BRIEF = Whatever pictures the entries hold, omit them, and output exactly the lines from the one containing "SONAR: US-100 -> JSN-SR04" through the final line.

Detected change data =
....................

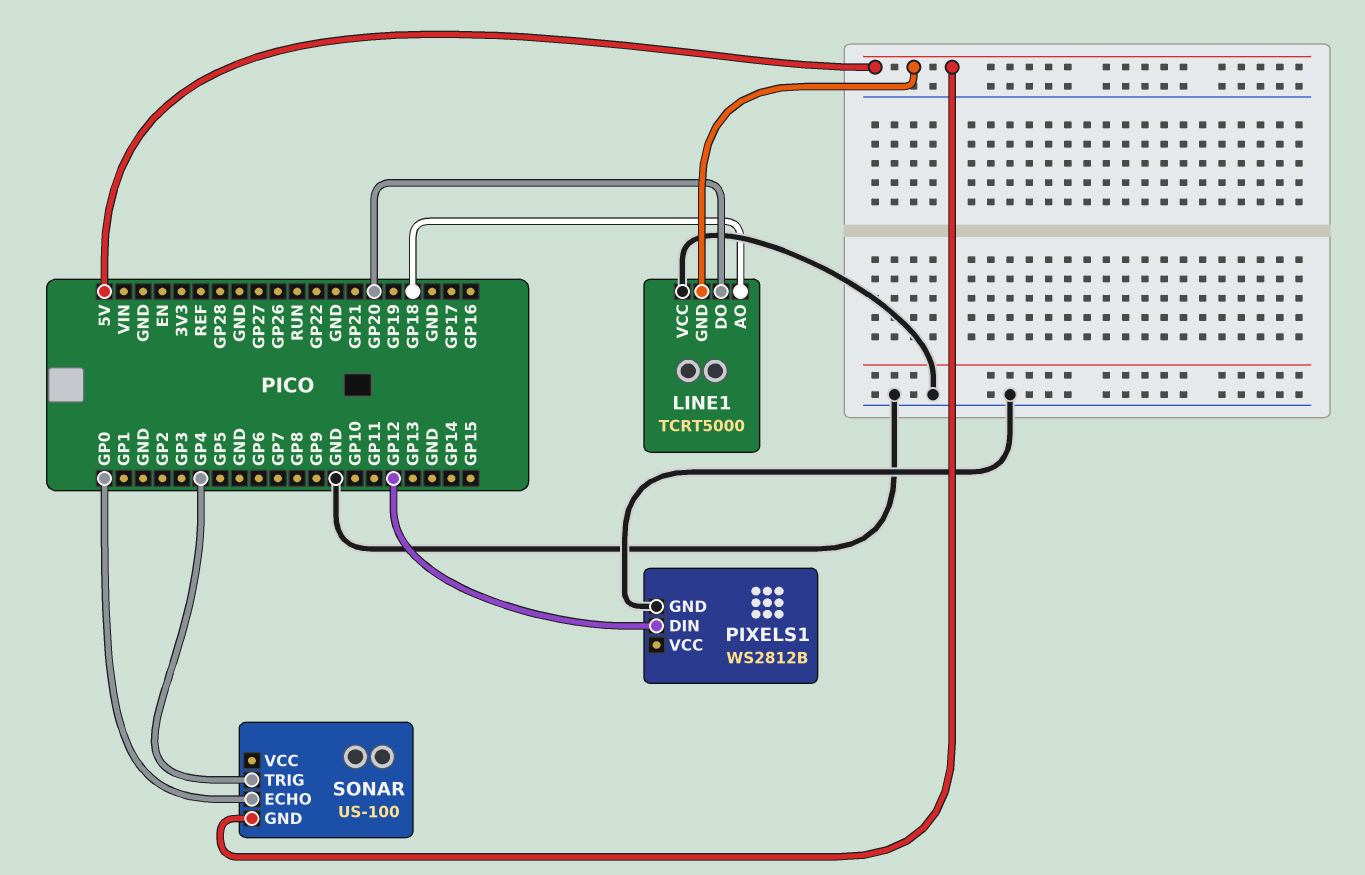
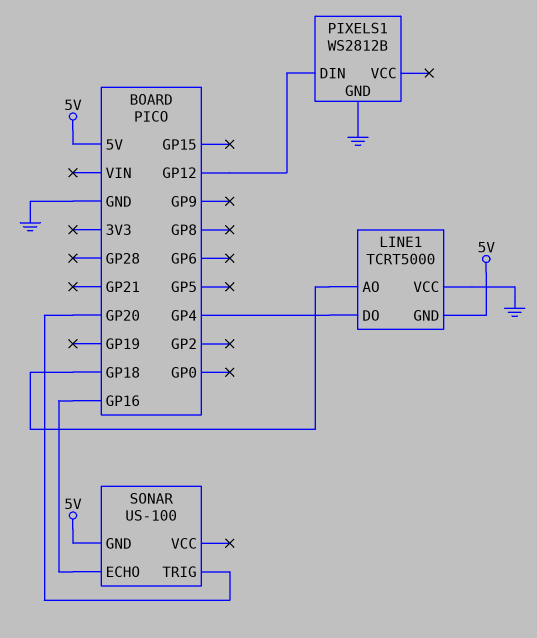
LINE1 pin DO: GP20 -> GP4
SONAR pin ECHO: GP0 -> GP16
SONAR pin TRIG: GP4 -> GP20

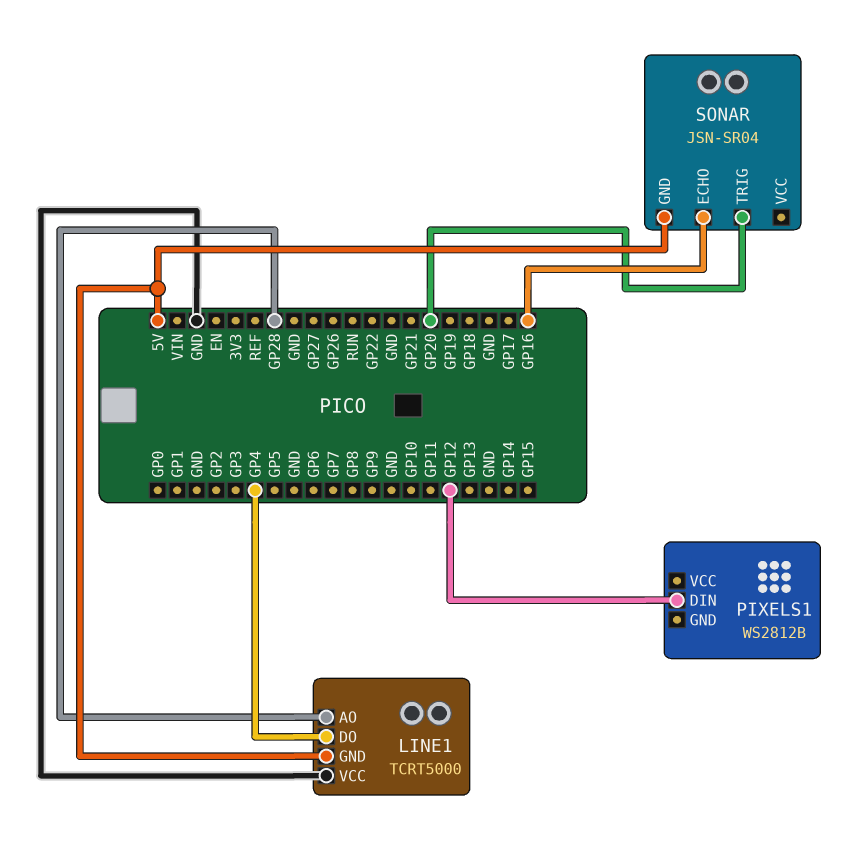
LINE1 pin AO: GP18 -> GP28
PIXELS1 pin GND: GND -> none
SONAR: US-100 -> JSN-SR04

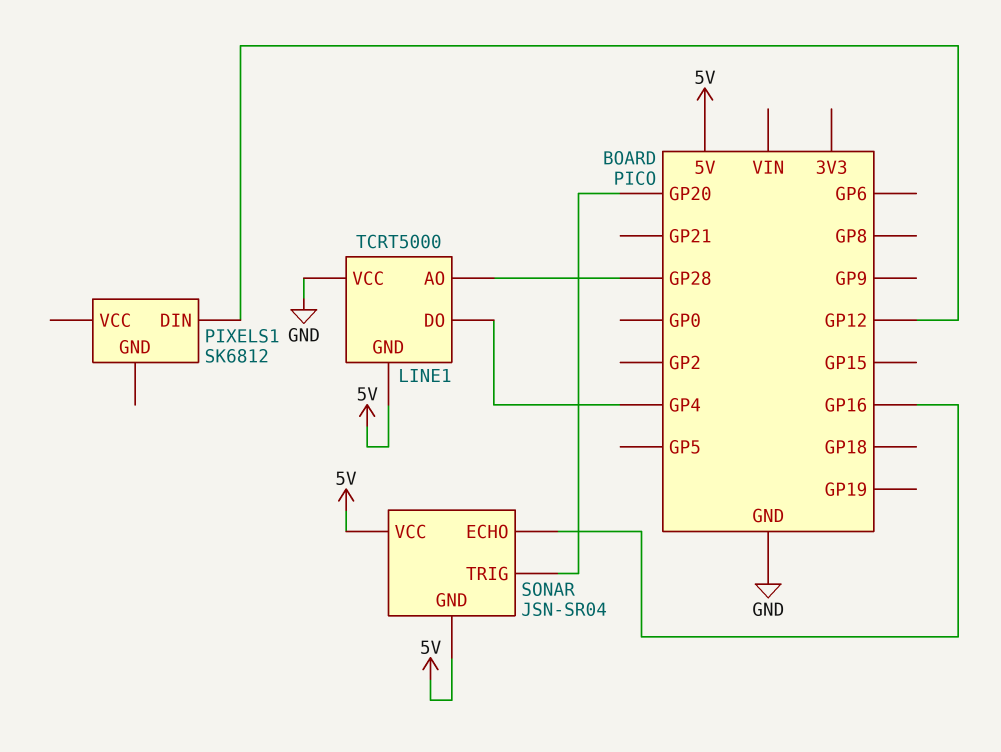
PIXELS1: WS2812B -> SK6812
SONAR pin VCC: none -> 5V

....................

TASK ANSWER =
SONAR: US-100 -> JSN-SR04

PIXELS1: WS2812B -> SK6812
SONAR pin VCC: none -> 5V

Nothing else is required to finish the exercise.